=== Exercise objective ===
Each line from the one containing "Someone carried the cohete" through the end of the data must be retyped exactly, and no other line.

=== Data block ===

====

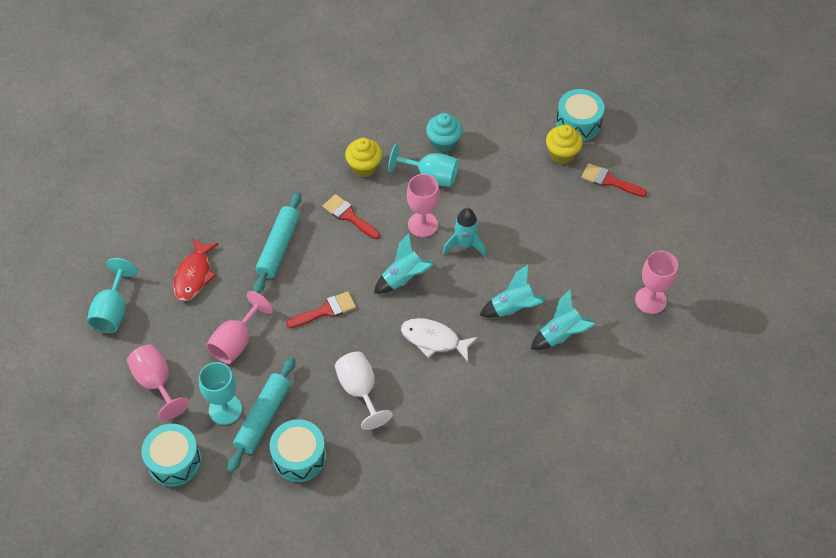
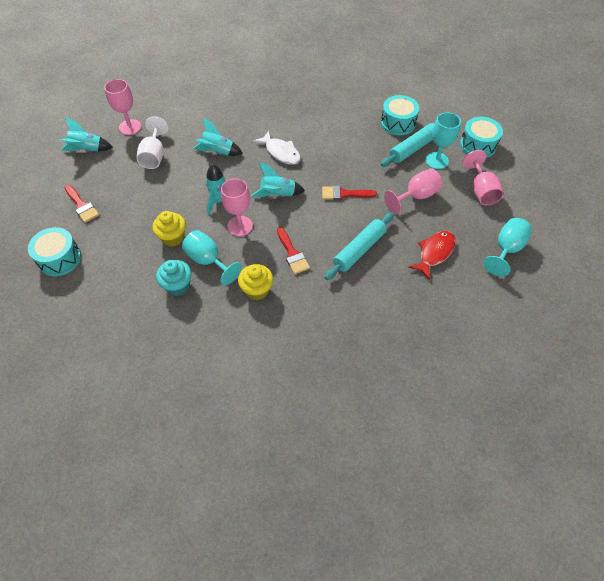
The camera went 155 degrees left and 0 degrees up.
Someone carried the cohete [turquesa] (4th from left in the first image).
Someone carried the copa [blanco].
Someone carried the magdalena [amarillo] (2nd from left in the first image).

====

=== Completed exercise ===
Someone carried the cohete [turquesa] (4th from left in the first image).
Someone carried the copa [blanco].
Someone carried the magdalena [amarillo] (2nd from left in the first image).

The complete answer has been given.